--- THE DATA Enclosed Below ---
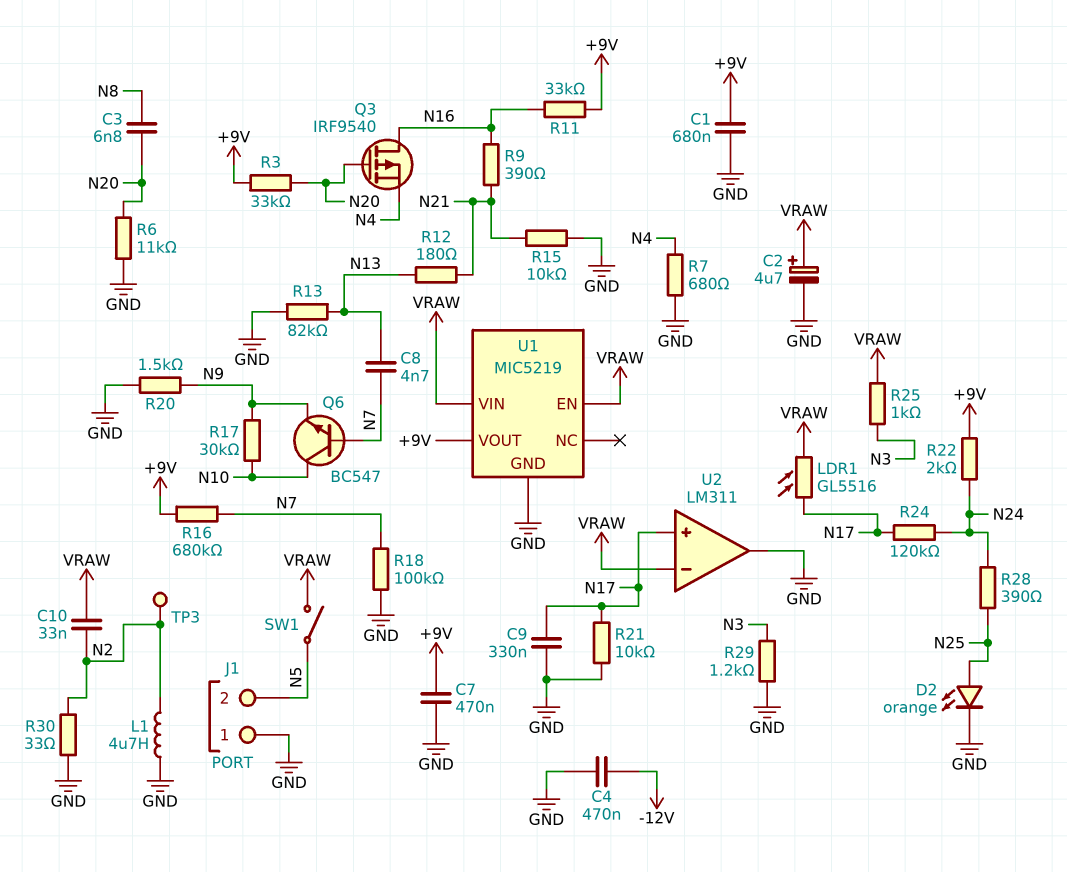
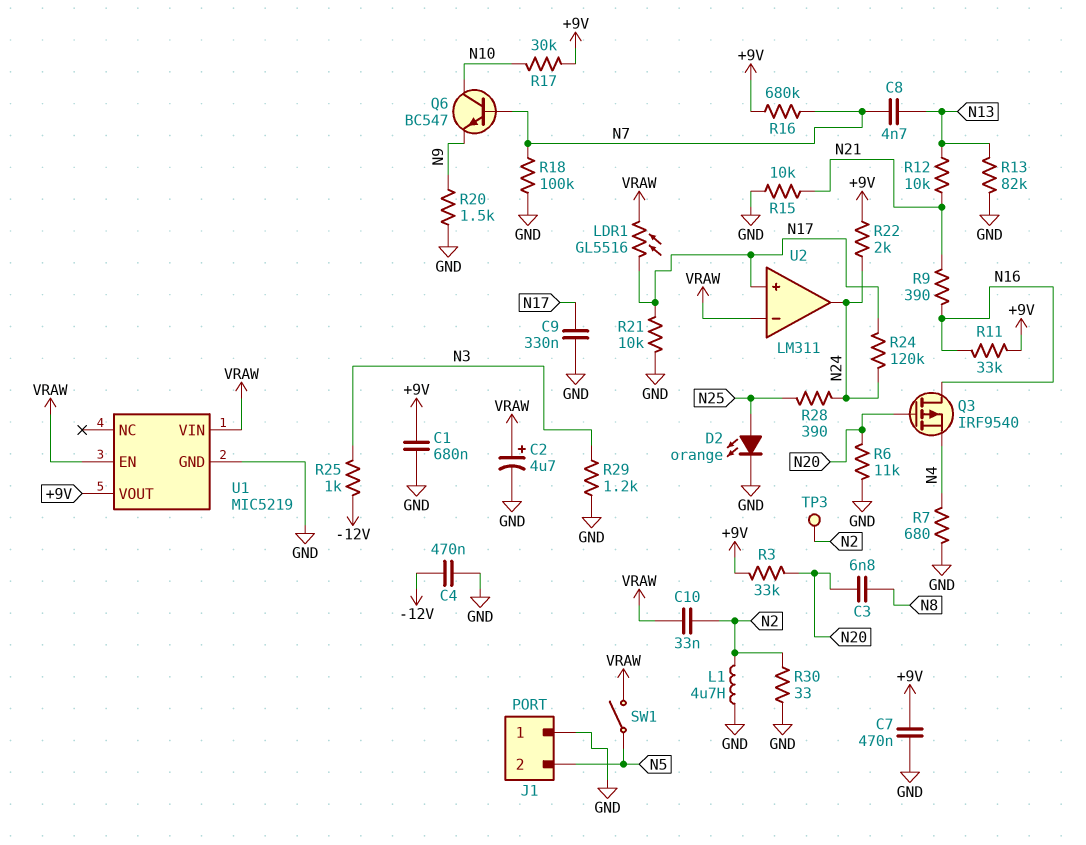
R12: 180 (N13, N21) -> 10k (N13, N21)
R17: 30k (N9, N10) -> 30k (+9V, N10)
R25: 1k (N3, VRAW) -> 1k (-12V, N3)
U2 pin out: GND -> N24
--- End of Enclosed THE DATA ---
--- THE DATA Enclosed Below ---
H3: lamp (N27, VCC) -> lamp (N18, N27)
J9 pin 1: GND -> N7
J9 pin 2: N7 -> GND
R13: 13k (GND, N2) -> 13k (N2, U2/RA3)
--- End of Enclosed THE DATA ---
--- THE DATA Enclosed Below ---
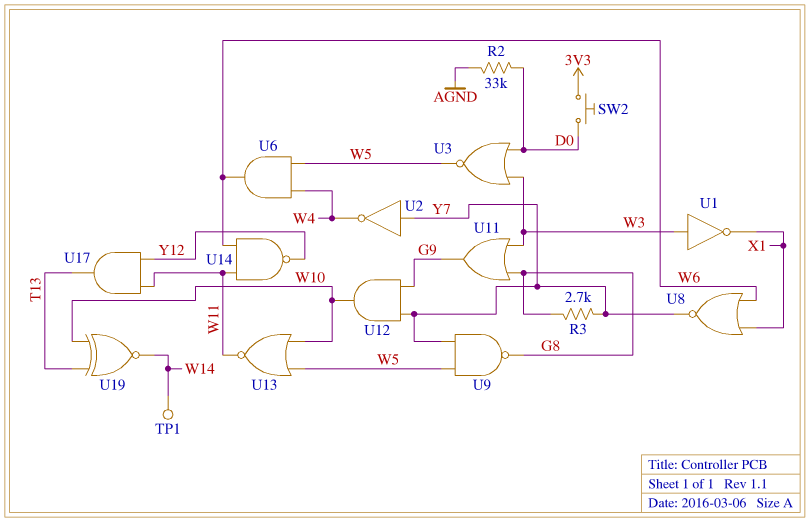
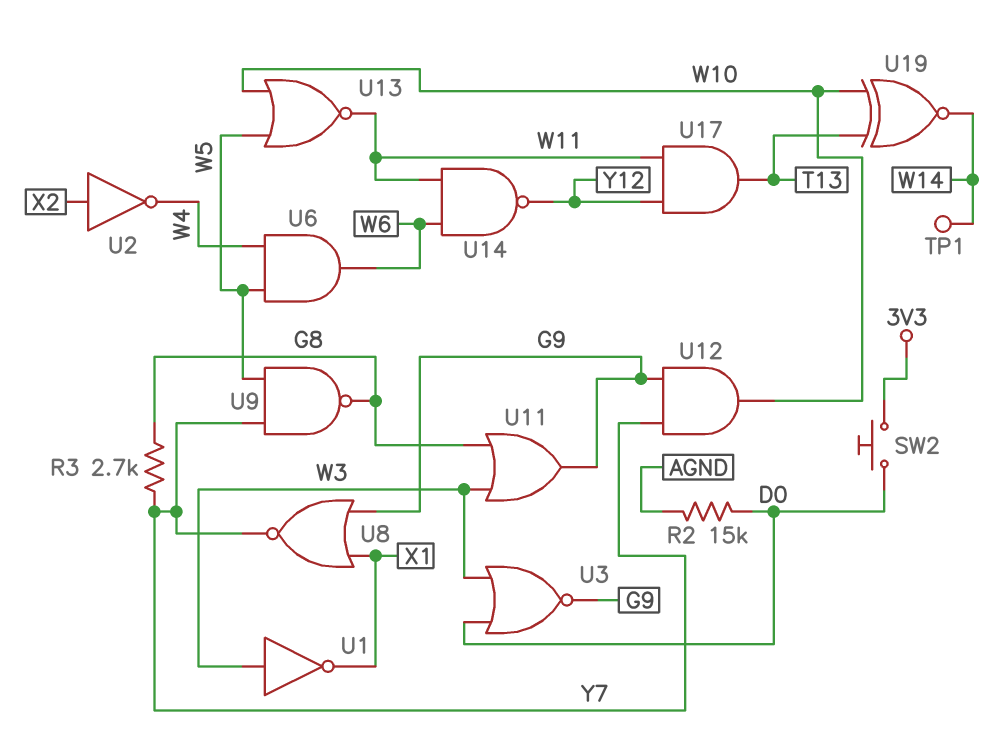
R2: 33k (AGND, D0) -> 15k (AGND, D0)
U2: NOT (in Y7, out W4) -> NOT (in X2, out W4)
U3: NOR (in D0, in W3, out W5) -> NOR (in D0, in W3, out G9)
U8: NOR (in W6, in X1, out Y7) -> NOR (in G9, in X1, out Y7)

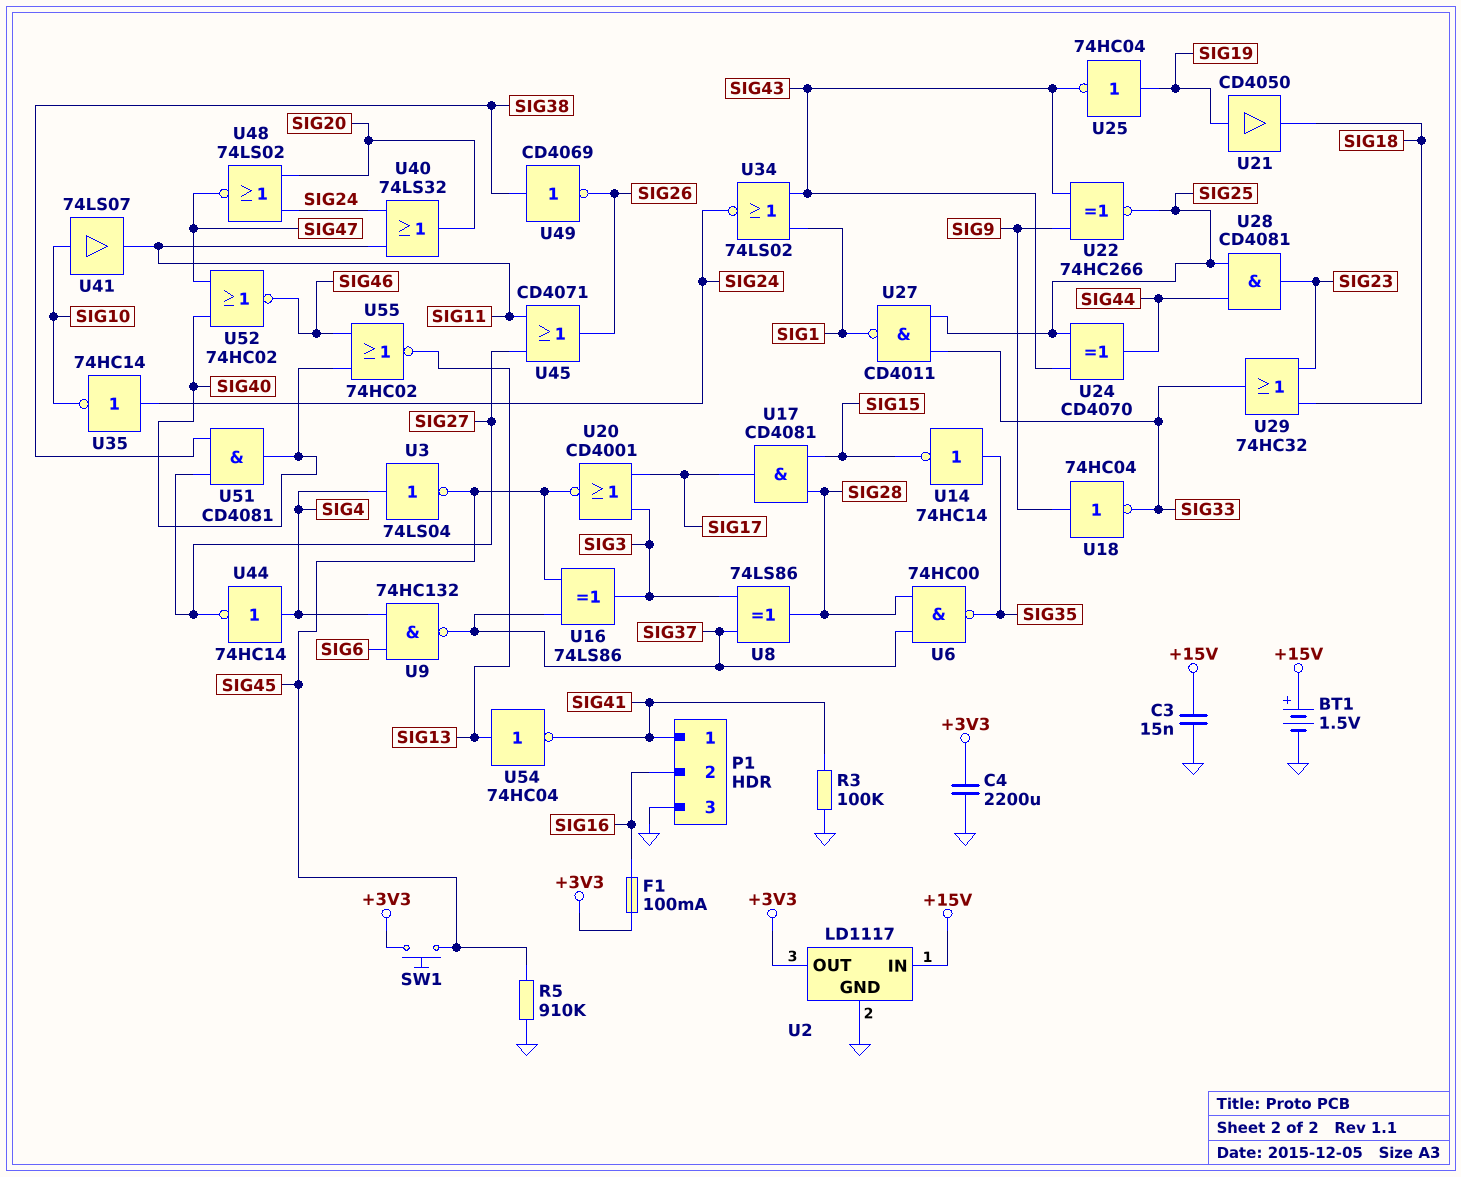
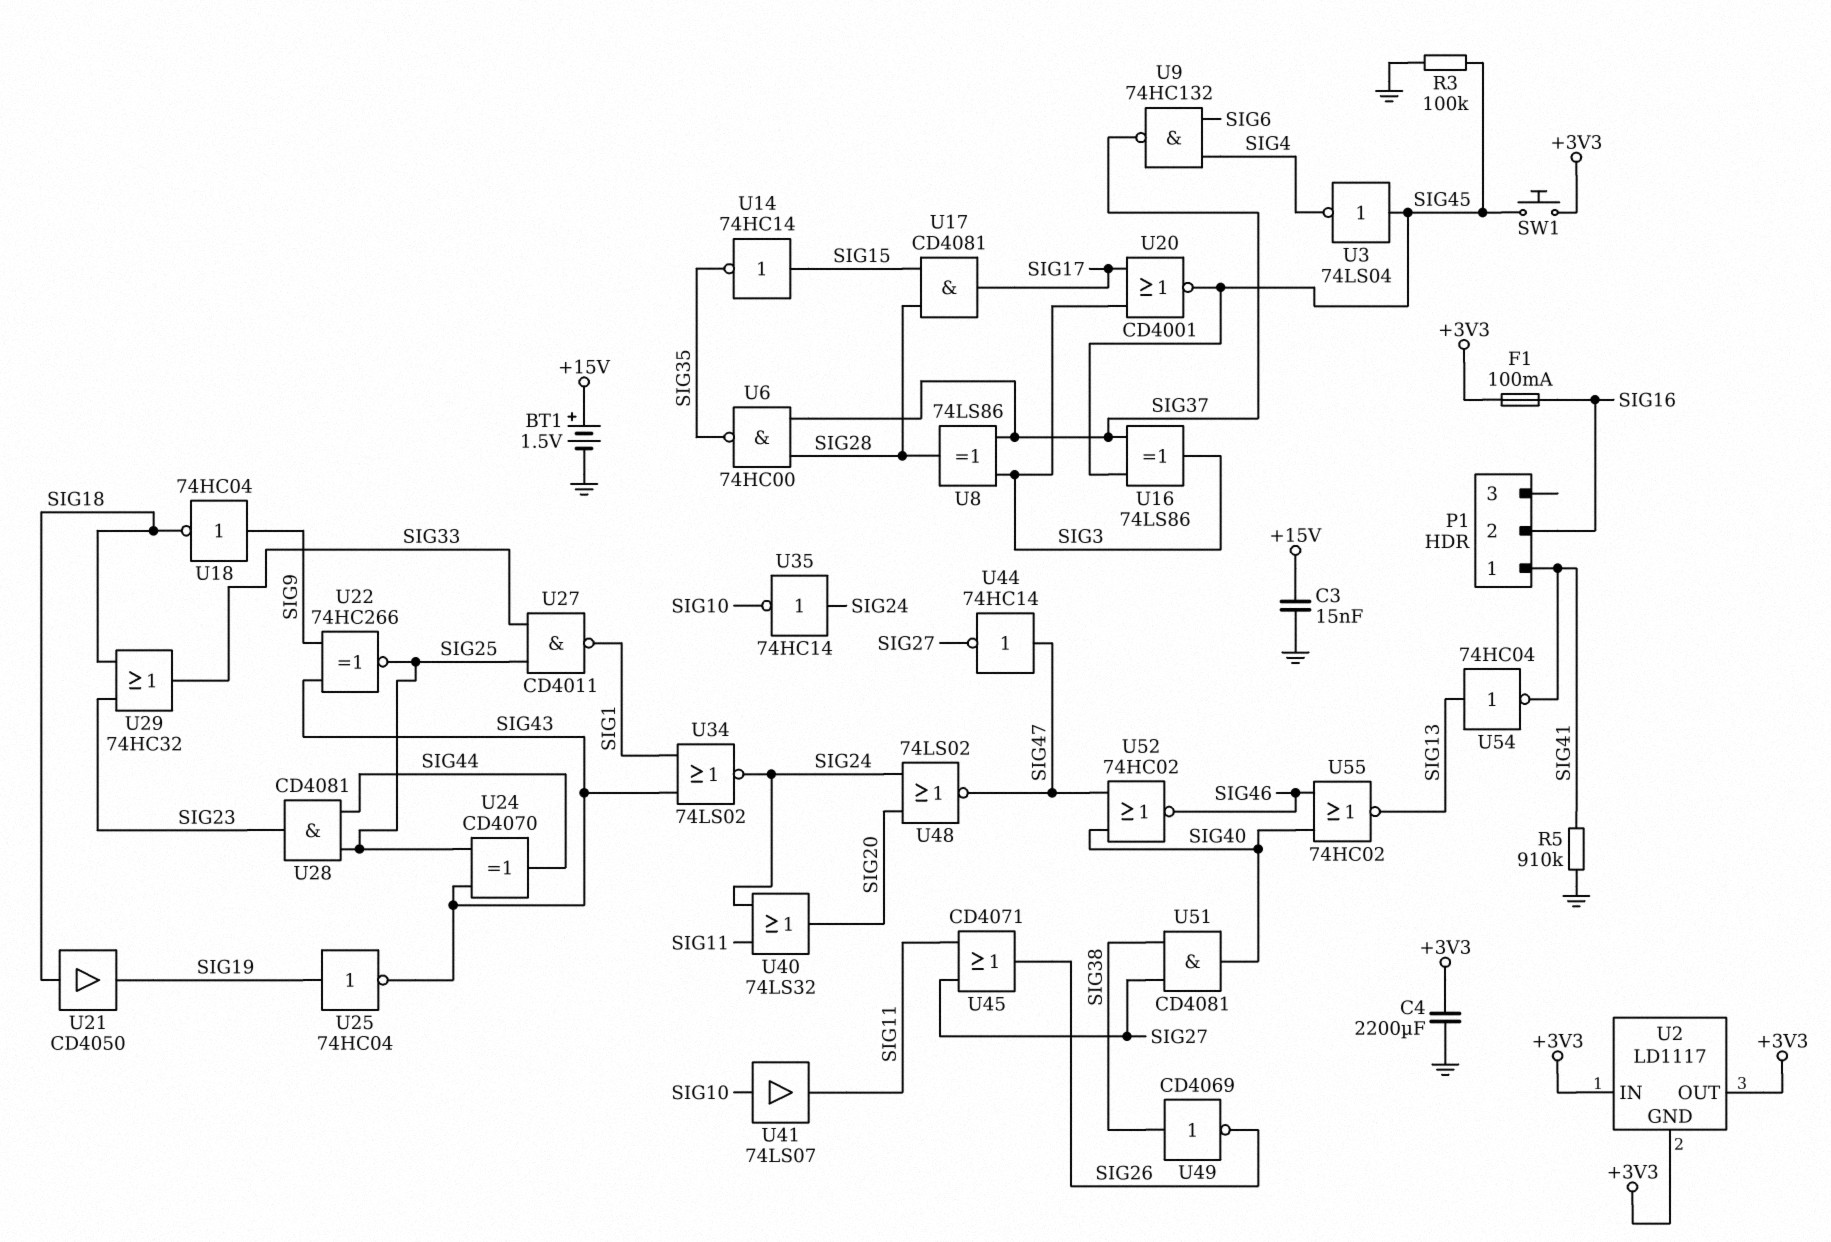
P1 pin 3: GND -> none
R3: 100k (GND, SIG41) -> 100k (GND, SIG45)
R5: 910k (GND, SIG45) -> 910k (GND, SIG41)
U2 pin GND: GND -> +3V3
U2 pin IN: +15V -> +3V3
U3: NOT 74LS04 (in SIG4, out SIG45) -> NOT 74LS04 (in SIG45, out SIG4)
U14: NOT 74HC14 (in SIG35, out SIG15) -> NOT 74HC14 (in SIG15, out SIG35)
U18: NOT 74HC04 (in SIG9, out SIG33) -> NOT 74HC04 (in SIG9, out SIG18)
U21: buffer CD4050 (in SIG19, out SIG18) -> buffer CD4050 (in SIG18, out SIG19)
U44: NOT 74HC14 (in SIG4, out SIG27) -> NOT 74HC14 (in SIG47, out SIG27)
--- End of Enclosed THE DATA ---
PROBLEM REQUIREMENTS
There is a run of lines above from the one with "R5: 910k (GND, SIG45) -> 910k (GND, SIG41)" to the one with "U44: NOT 74HC14"; print exactly that run, both ends included, and nothing else.

ANSWER TO THIS EXERCISE
R5: 910k (GND, SIG45) -> 910k (GND, SIG41)
U2 pin GND: GND -> +3V3
U2 pin IN: +15V -> +3V3
U3: NOT 74LS04 (in SIG4, out SIG45) -> NOT 74LS04 (in SIG45, out SIG4)
U14: NOT 74HC14 (in SIG35, out SIG15) -> NOT 74HC14 (in SIG15, out SIG35)
U18: NOT 74HC04 (in SIG9, out SIG33) -> NOT 74HC04 (in SIG9, out SIG18)
U21: buffer CD4050 (in SIG19, out SIG18) -> buffer CD4050 (in SIG18, out SIG19)
U44: NOT 74HC14 (in SIG4, out SIG27) -> NOT 74HC14 (in SIG47, out SIG27)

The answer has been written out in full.